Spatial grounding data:
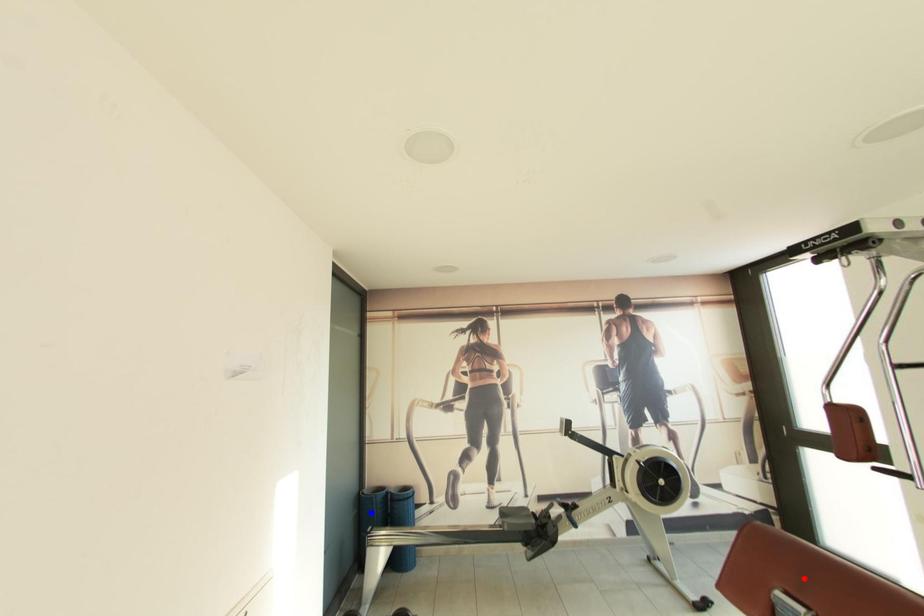
Question: Which of the two points in the image is closer to the camera?

Choices:
 (A) Blue point is closer.
 (B) Red point is closer.

Answer: (B)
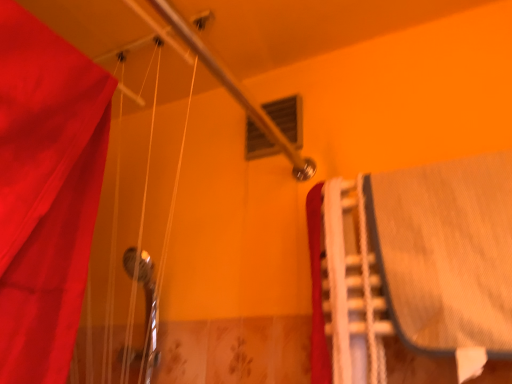
This screenshot has width=512, height=384. Find the location of `denim bed at right`. denim bed at right is located at coordinates (411, 265).

Image resolution: width=512 pixels, height=384 pixels. Describe the element at coordinates (411, 265) in the screenshot. I see `denim bed at right` at that location.

Image resolution: width=512 pixels, height=384 pixels. I want to click on matte plastic window at upper center, so click(287, 117).

Is denim bed at right positioned with its back to matte plastic window at upper center?

Result: No, denim bed at right is not facing away from matte plastic window at upper center.

Which object is wider, denim bed at right or matte plastic window at upper center?

Wider between the two is denim bed at right.

Between denim bed at right and matte plastic window at upper center, which one is positioned in front?

Positioned in front is denim bed at right.

What's the angular difference between matte plastic window at upper center and denim bed at right's facing directions?

0.287 degrees separate the facing orientations of matte plastic window at upper center and denim bed at right.

In the scene shown: From the image's perspective, is matte plastic window at upper center above or below denim bed at right?

Clearly, from the image's perspective, matte plastic window at upper center is above denim bed at right.

Which is behind, point (295, 94) or point (345, 310)?

The point (295, 94) is farther.

Is matte plastic window at upper center looking in the opposite direction of denim bed at right?

No, denim bed at right is not at the back of matte plastic window at upper center.

What's the angular difference between matte plastic window at upper center and white plastic stairs at right's facing directions?

There is a 0.285-degree angle between the facing directions of matte plastic window at upper center and white plastic stairs at right.

Can we say matte plastic window at upper center lies outside white plastic stairs at right?

matte plastic window at upper center is positioned outside white plastic stairs at right.

Which object is thinner, matte plastic window at upper center or white plastic stairs at right?

With smaller width is matte plastic window at upper center.

Considering the relative sizes of matte plastic window at upper center and white plastic stairs at right in the image provided, is matte plastic window at upper center shorter than white plastic stairs at right?

Yes.

From the image's perspective, is white plastic stairs at right located beneath matte plastic window at upper center?

Yes, from the image's perspective, white plastic stairs at right is below matte plastic window at upper center.

Choose the correct answer: Is white plastic stairs at right inside matte plastic window at upper center or outside it?

white plastic stairs at right cannot be found inside matte plastic window at upper center.

Considering the points (351, 187) and (255, 145), which point is in front, point (351, 187) or point (255, 145)?

Point (351, 187)

Can you tell me how much white plastic stairs at right and matte plastic window at upper center differ in facing direction?

The angle between the facing direction of white plastic stairs at right and the facing direction of matte plastic window at upper center is 0.285 degrees.

Does denim bed at right contain white plastic stairs at right?

Yes, white plastic stairs at right is a part of denim bed at right.

How much distance is there between denim bed at right and white plastic stairs at right?

A distance of 1.95 inches exists between denim bed at right and white plastic stairs at right.

Consider the image. Considering the sizes of objects denim bed at right and white plastic stairs at right in the image provided, who is bigger, denim bed at right or white plastic stairs at right?

denim bed at right is bigger.

Is denim bed at right next to white plastic stairs at right?

Yes.

Is white plastic stairs at right oriented towards denim bed at right?

Yes, white plastic stairs at right is aimed at denim bed at right.

Looking at the image, does white plastic stairs at right seem bigger or smaller compared to denim bed at right?

Clearly, white plastic stairs at right is smaller in size than denim bed at right.

Would you say white plastic stairs at right is inside or outside denim bed at right?

white plastic stairs at right is inside denim bed at right.

Can you confirm if white plastic stairs at right is wider than denim bed at right?

Incorrect, the width of white plastic stairs at right does not surpass that of denim bed at right.

I want to click on bed on the right of matte plastic window at upper center, so click(411, 265).

Find the location of `bed that is in front of the matte plastic window at upper center`. bed that is in front of the matte plastic window at upper center is located at coordinates (411, 265).

When comparing their distances from matte plastic window at upper center, does white plastic stairs at right or denim bed at right seem further?

Among the two, denim bed at right is located further to matte plastic window at upper center.

Which object lies nearer to the anchor point white plastic stairs at right, denim bed at right or matte plastic window at upper center?

denim bed at right.

Considering their positions, is white plastic stairs at right positioned further to denim bed at right than matte plastic window at upper center?

matte plastic window at upper center lies further to denim bed at right than the other object.

Considering their positions, is matte plastic window at upper center positioned further to denim bed at right than white plastic stairs at right?

matte plastic window at upper center lies further to denim bed at right than the other object.

In the scene shown: Considering their positions, is matte plastic window at upper center positioned closer to white plastic stairs at right than denim bed at right?

denim bed at right.

Which object lies further to the anchor point matte plastic window at upper center, denim bed at right or white plastic stairs at right?

denim bed at right.

I want to click on stair between denim bed at right and matte plastic window at upper center from front to back, so click(352, 289).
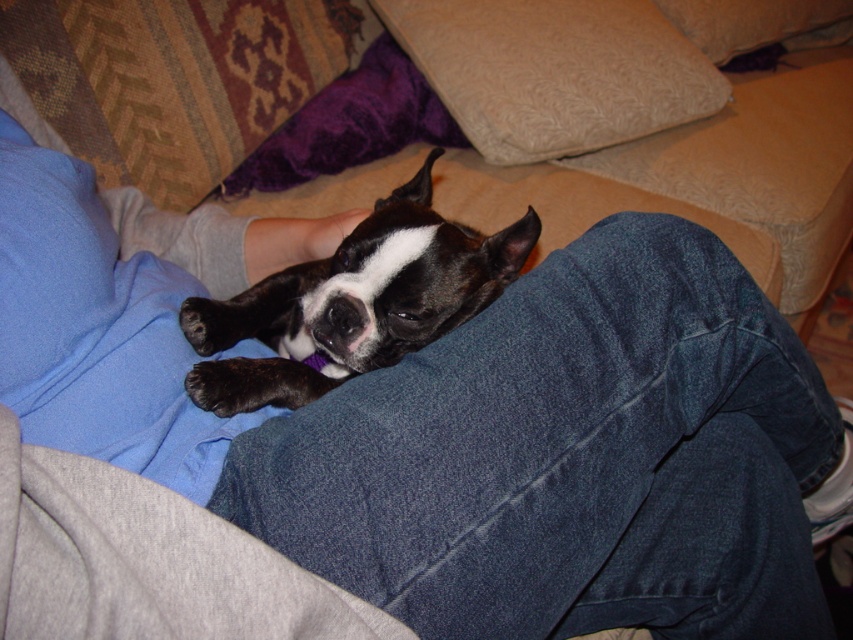
Which is in front, point (718, 84) or point (33, 291)?

Point (33, 291) is more forward.

Between beige textured pillow at upper center and blue fabric pillow at upper left, which one has less height?

Standing shorter between the two is blue fabric pillow at upper left.

Find the location of a particular element. Image resolution: width=853 pixels, height=640 pixels. beige textured pillow at upper center is located at coordinates (554, 72).

Does black matte dog at center have a greater width compared to beige textured pillow at upper center?

In fact, black matte dog at center might be narrower than beige textured pillow at upper center.

Can you confirm if black matte dog at center is positioned to the left of beige textured pillow at upper center?

Indeed, black matte dog at center is positioned on the left side of beige textured pillow at upper center.

Does point (402, 337) come behind point (485, 154)?

No.

Find the location of a particular element. black matte dog at center is located at coordinates (352, 301).

Which is more to the left, black matte dog at center or blue fabric pillow at upper left?

blue fabric pillow at upper left is more to the left.

From the picture: Who is more forward, (x=331, y=278) or (x=39, y=380)?

Positioned in front is point (x=39, y=380).

You are a GUI agent. You are given a task and a screenshot of the screen. Output one action in this format:
    pyautogui.click(x=<x>, y=<y>)
    Task: Click on the black matte dog at center
    Image resolution: width=853 pixels, height=640 pixels.
    Given the screenshot: What is the action you would take?
    pyautogui.click(x=352, y=301)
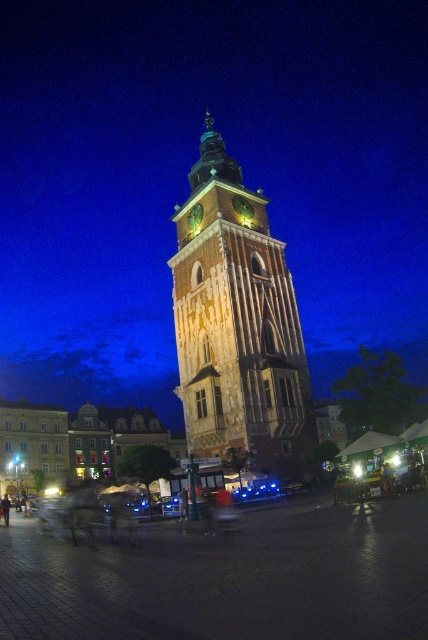
Can you confirm if stone clock tower at center is bigger than gold textured clock at center?

Indeed, stone clock tower at center has a larger size compared to gold textured clock at center.

Between point (175, 342) and point (250, 209), which one is positioned in front?

Point (250, 209) is more forward.

You are a GUI agent. You are given a task and a screenshot of the screen. Output one action in this format:
    pyautogui.click(x=<x>, y=<y>)
    Task: Click on the stone clock tower at center
    The height and width of the screenshot is (640, 428).
    Given the screenshot: What is the action you would take?
    pyautogui.click(x=237, y=326)

Who is more distant from viewer, (250, 214) or (199, 227)?

The point (250, 214) is behind.

Can you confirm if gold textured clock at center is positioned above green stone clock at center?

Yes, gold textured clock at center is above green stone clock at center.

Locate an element on the screen. The height and width of the screenshot is (640, 428). gold textured clock at center is located at coordinates (243, 208).

Who is shorter, stone clock tower at center or green stone clock at center?

green stone clock at center

Does stone clock tower at center appear under green stone clock at center?

No.

Which is in front, point (184, 307) or point (192, 230)?

Point (184, 307)

Where is `stone clock tower at center`? This screenshot has height=640, width=428. stone clock tower at center is located at coordinates (237, 326).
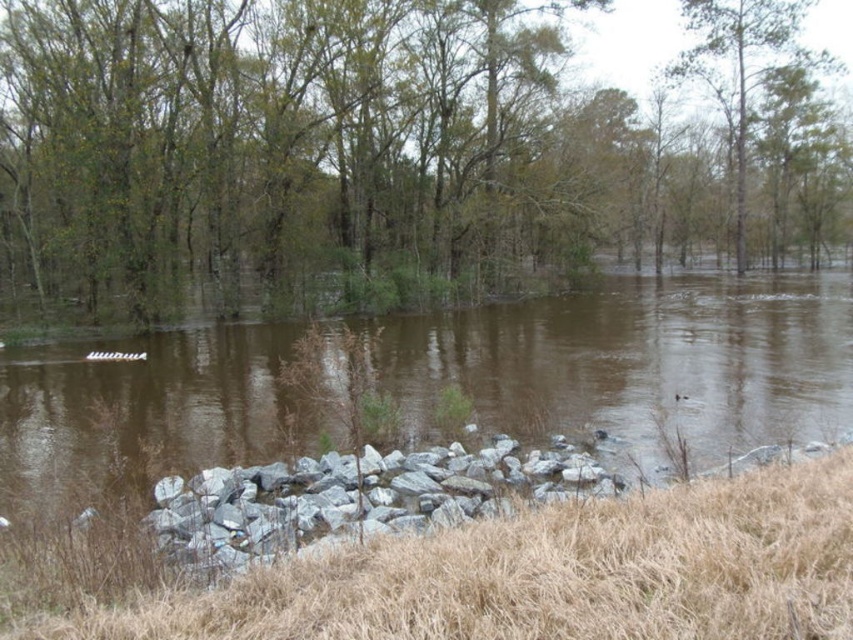
Question: Which of the following is the farthest from the observer?

Choices:
 (A) green leafy tree at upper center
 (B) brown leafy tree at center

Answer: (A)

Question: Can you confirm if brown leafy tree at center is wider than green leafy tree at upper center?

Choices:
 (A) no
 (B) yes

Answer: (B)

Question: Which point is closer to the camera taking this photo?

Choices:
 (A) click(744, 161)
 (B) click(306, 72)

Answer: (B)

Question: Which object is farther from the camera taking this photo?

Choices:
 (A) brown leafy tree at center
 (B) green leafy tree at upper center

Answer: (B)

Question: Does brown leafy tree at center appear under green leafy tree at upper center?

Choices:
 (A) yes
 (B) no

Answer: (A)

Question: Is the position of brown leafy tree at center more distant than that of green leafy tree at upper center?

Choices:
 (A) no
 (B) yes

Answer: (A)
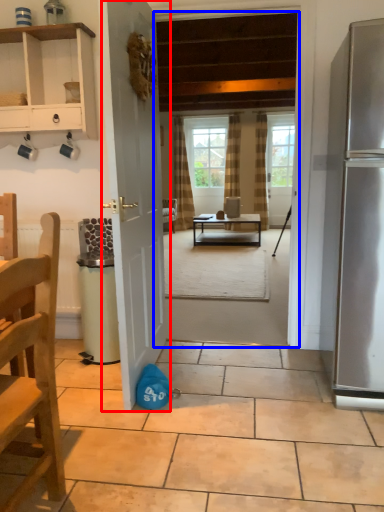
Question: Among these objects, which one is farthest to the camera, door (highlighted by a red box) or terrace (highlighted by a blue box)?

Choices:
 (A) door
 (B) terrace

Answer: (B)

_What to work on_
Can you output the part of the records that opens with the line containing "Standing shorter between" and closes with the line containing "Which is more", repeating those lines exactly?

_The completed task_
Standing shorter between the two is blue fabric pillow at upper left.

Find the location of a particular element. Image resolution: width=853 pixels, height=640 pixels. beige textured pillow at upper center is located at coordinates (554, 72).

Does black matte dog at center have a greater width compared to beige textured pillow at upper center?

In fact, black matte dog at center might be narrower than beige textured pillow at upper center.

Can you confirm if black matte dog at center is positioned to the left of beige textured pillow at upper center?

Indeed, black matte dog at center is positioned on the left side of beige textured pillow at upper center.

Does point (402, 337) come behind point (485, 154)?

No.

Find the location of a particular element. black matte dog at center is located at coordinates (352, 301).

Which is more to the left, black matte dog at center or blue fabric pillow at upper left?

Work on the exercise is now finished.